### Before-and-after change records
· · · · ·

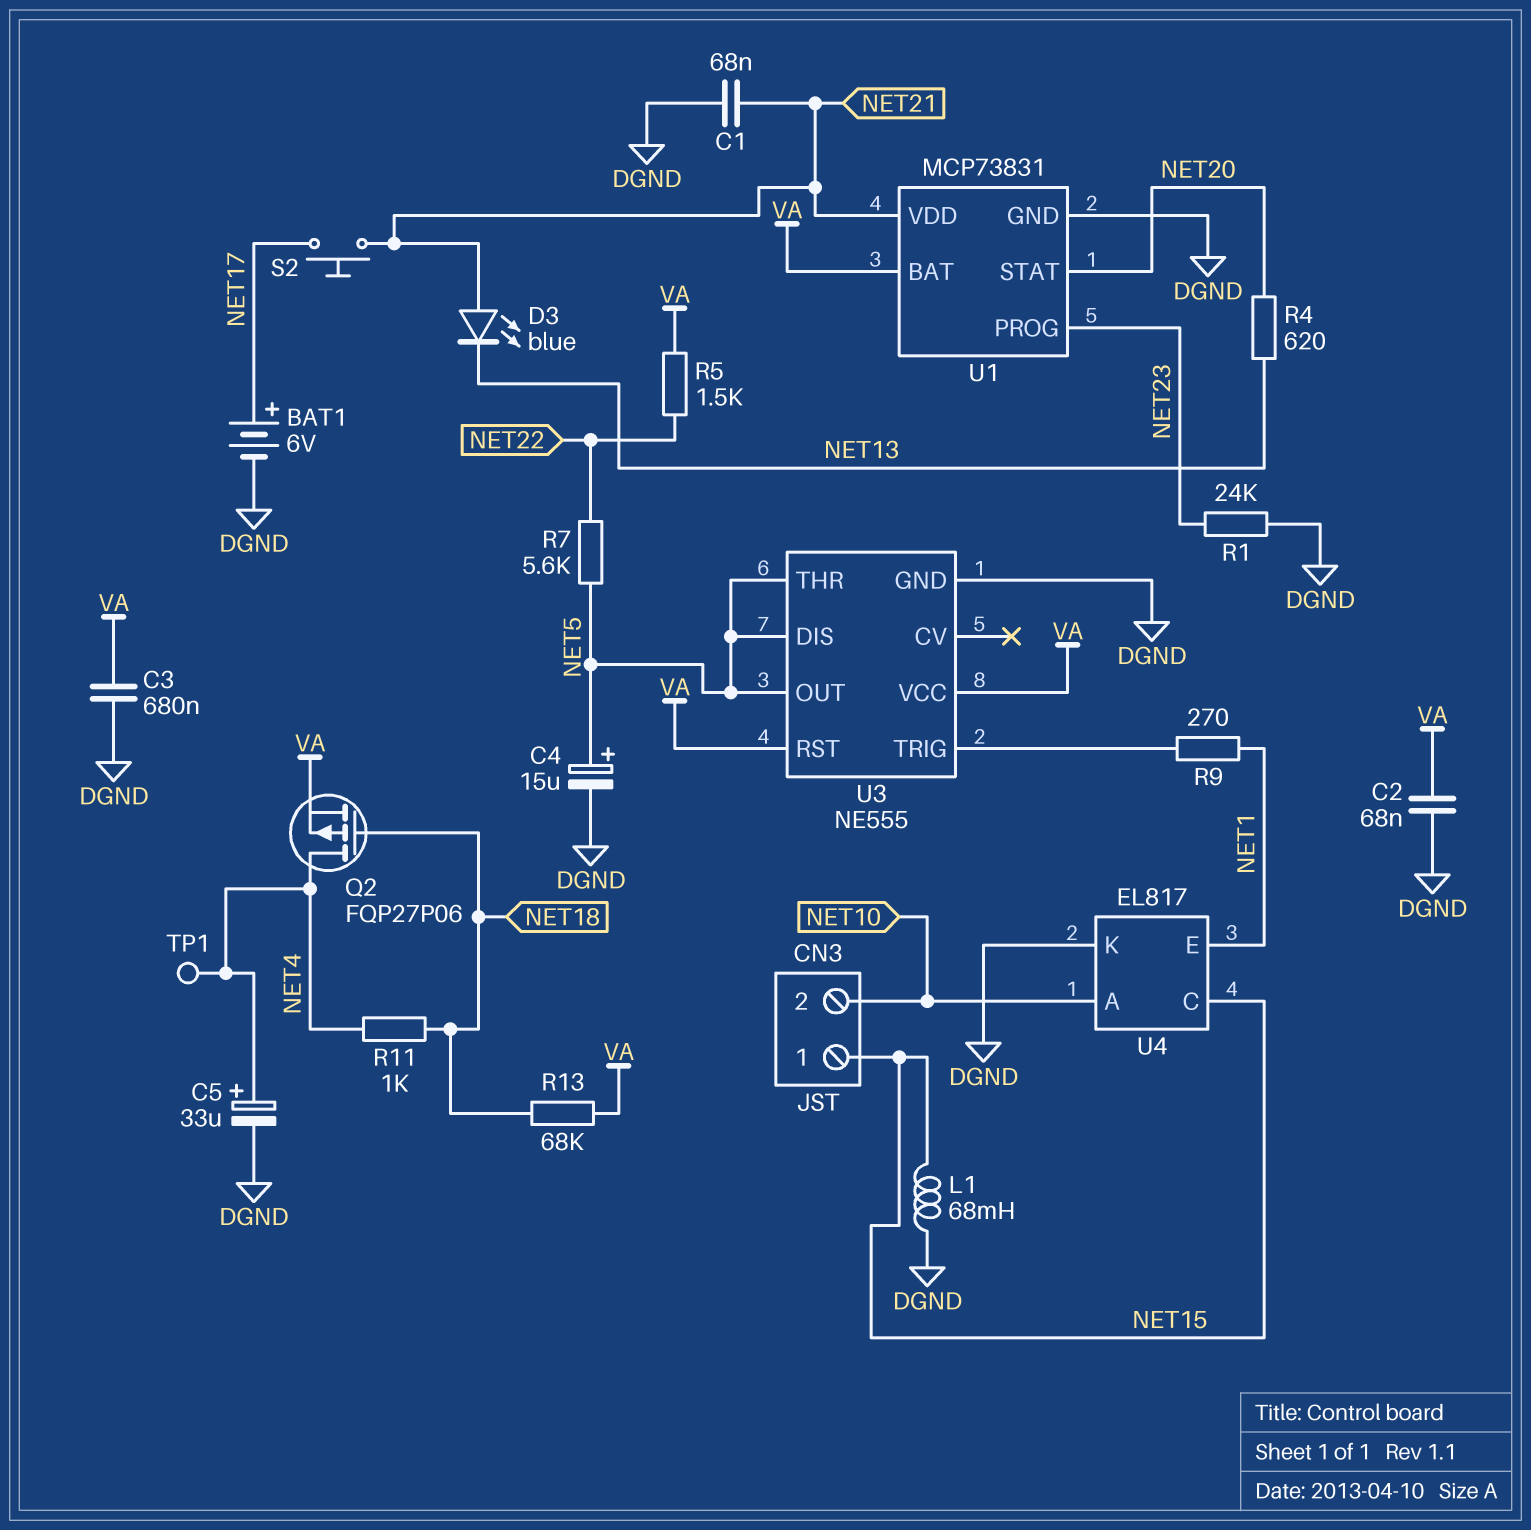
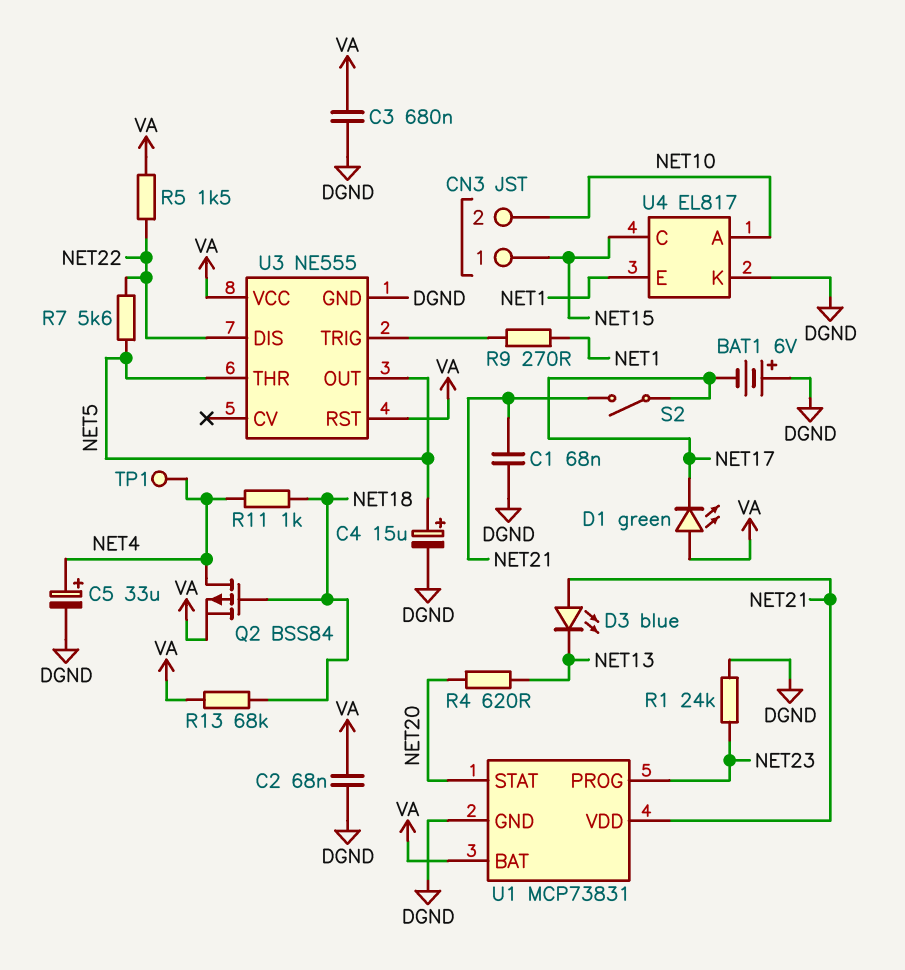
BAT1: 6V (plus NET17, minus DGND) -> 6V (plus DGND, minus NET17)
D1: none -> LED green (A VA, K NET17)
L1: 68mH (DGND, NET15) -> none
Q2: PMOS FQP27P06 (G NET18, D NET4, S VA) -> PMOS BSS84 (G NET18, D NET4, S VA)
S2: button (NET17, NET21) -> switch (NET17, NET21)
U3 pin DIS: NET5 -> NET22

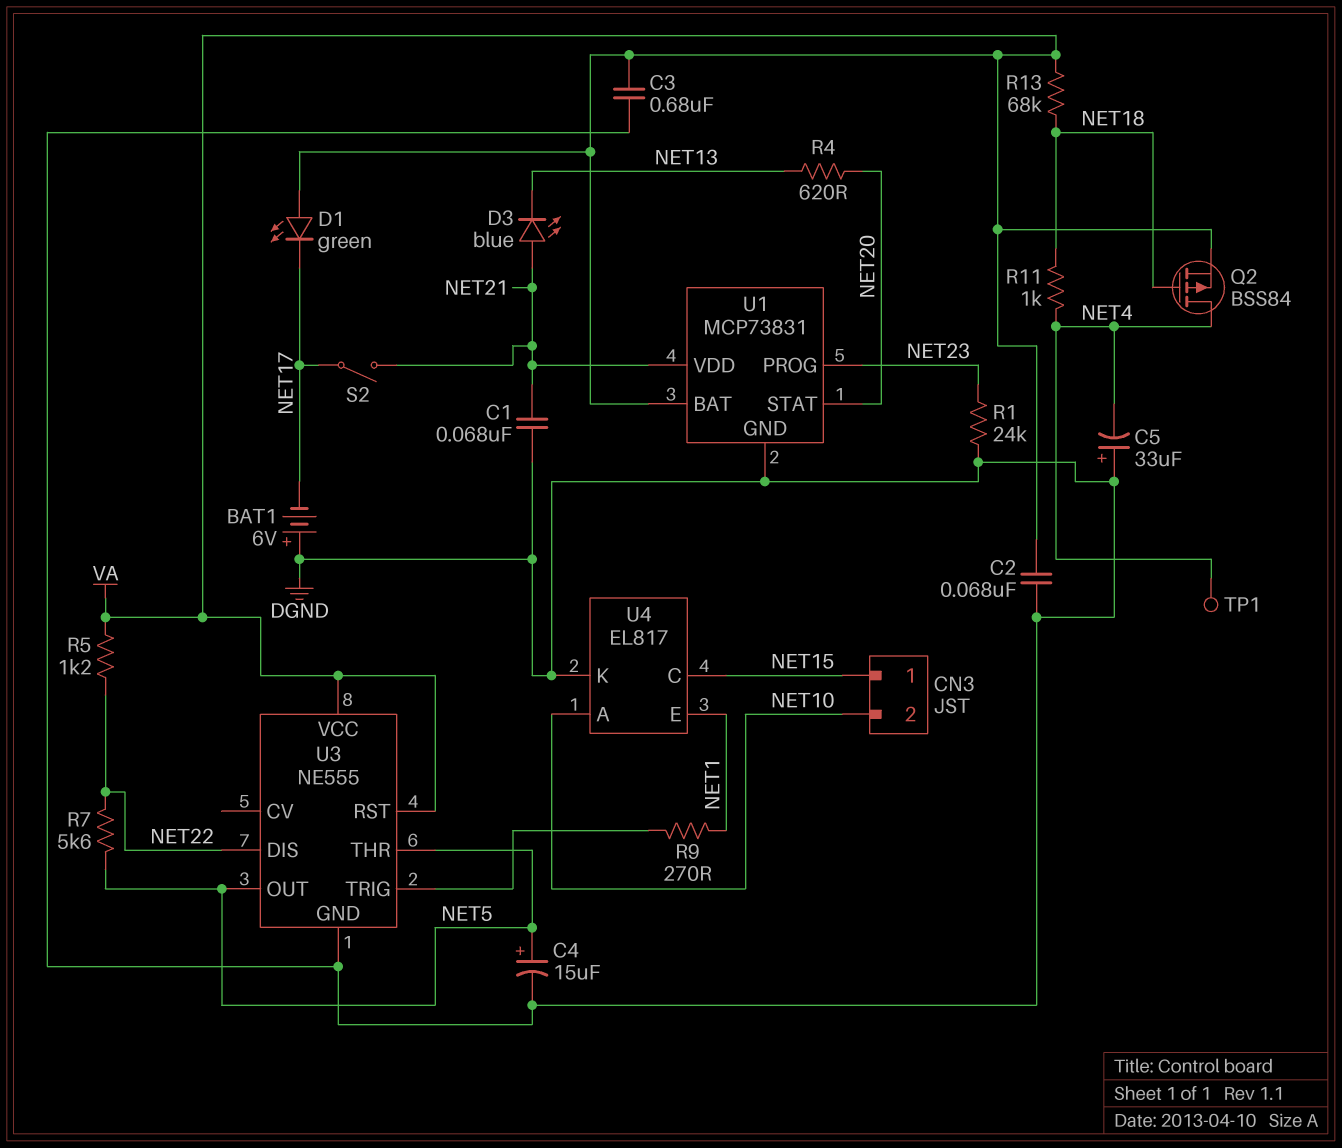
C5: 33uF (plus NET4, minus DGND) -> 33uF (plus DGND, minus NET4)
R5: 1.5k (NET22, VA) -> 1.2k (NET22, VA)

· · · · ·

### Problem to solve
Using the entries above, copy out all lines that contain the string "DGND".

### Written answer
BAT1: 6V (plus NET17, minus DGND) -> 6V (plus DGND, minus NET17)
L1: 68mH (DGND, NET15) -> none
C5: 33uF (plus NET4, minus DGND) -> 33uF (plus DGND, minus NET4)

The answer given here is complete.